DATA RECORDS:
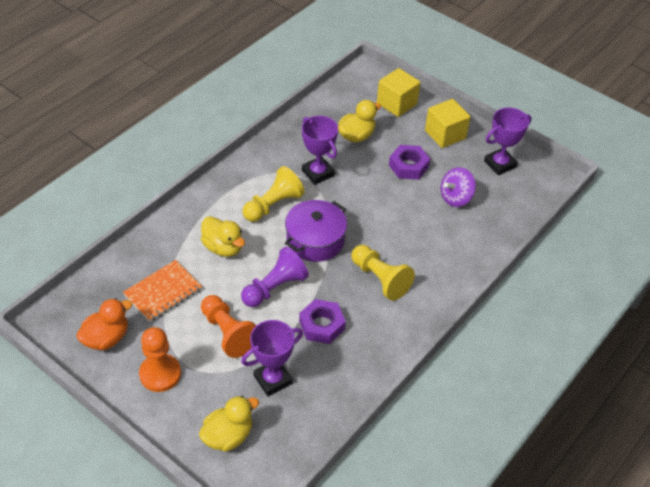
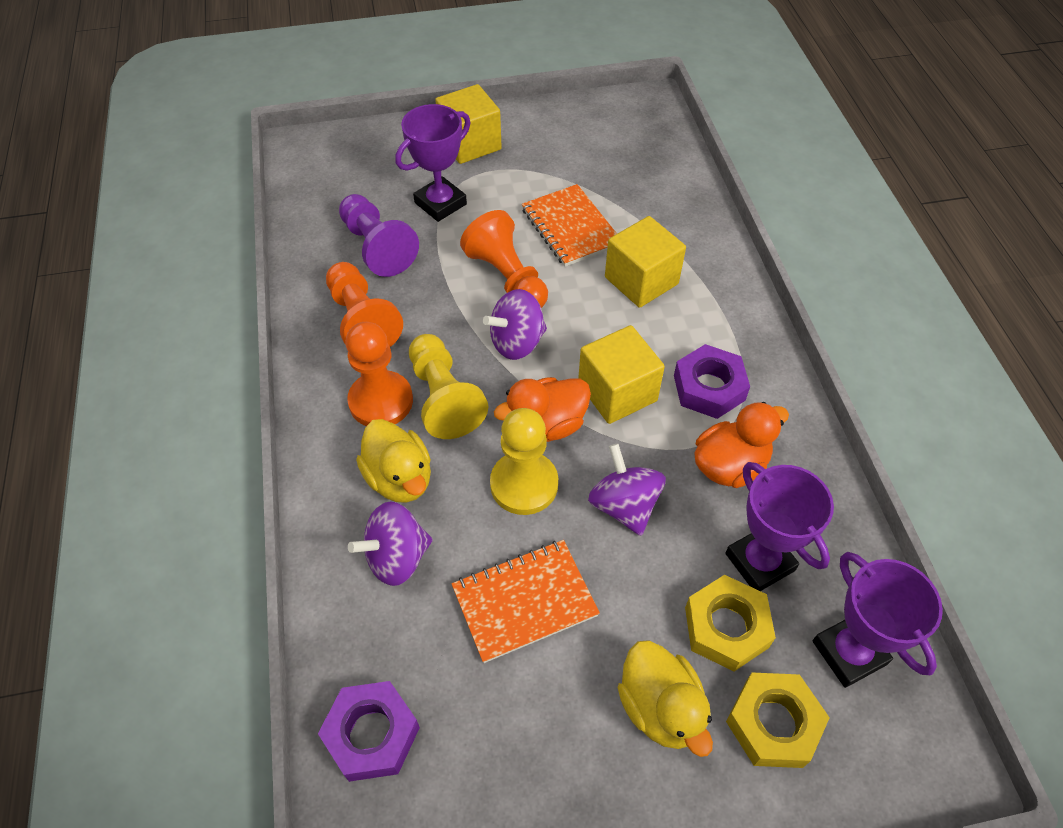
orange duck: 1 -> 2
orange notebook: 1 -> 2
orange pawn: 2 -> 3
purple pot: 1 -> 0
purple spinning top: 1 -> 3
yellow cube: 2 -> 3
yellow duck: 3 -> 2
yellow nut: 0 -> 2

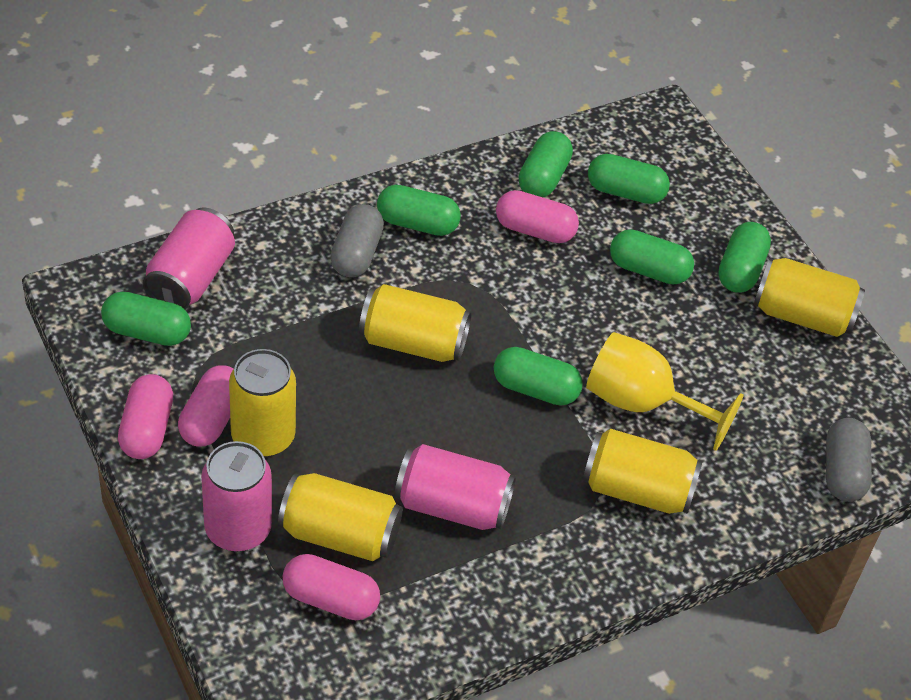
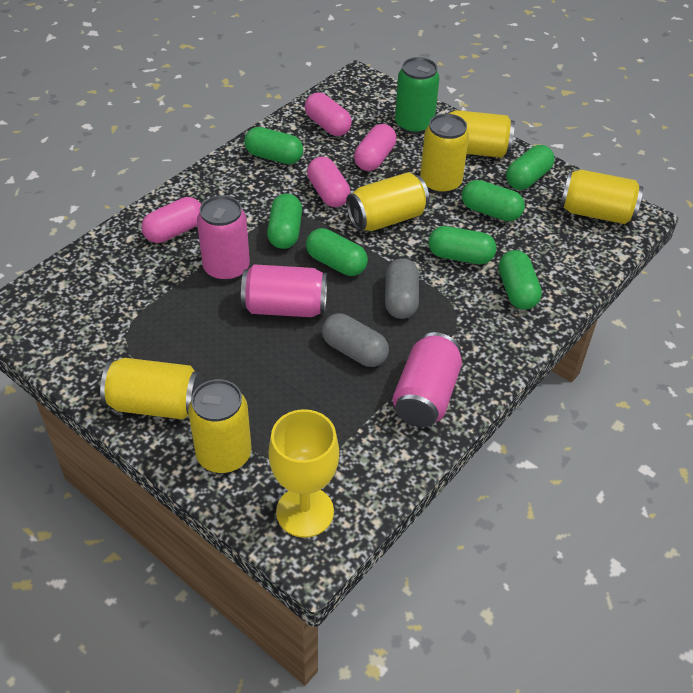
green can: 0 -> 1
yellow can: 5 -> 6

WHAT THE EXERCISE ASKS:
Wherever the word "yellow" occurs in the data above, copy the line it sits in.

RESPONSE BELOW:
yellow cube: 2 -> 3
yellow duck: 3 -> 2
yellow nut: 0 -> 2
yellow can: 5 -> 6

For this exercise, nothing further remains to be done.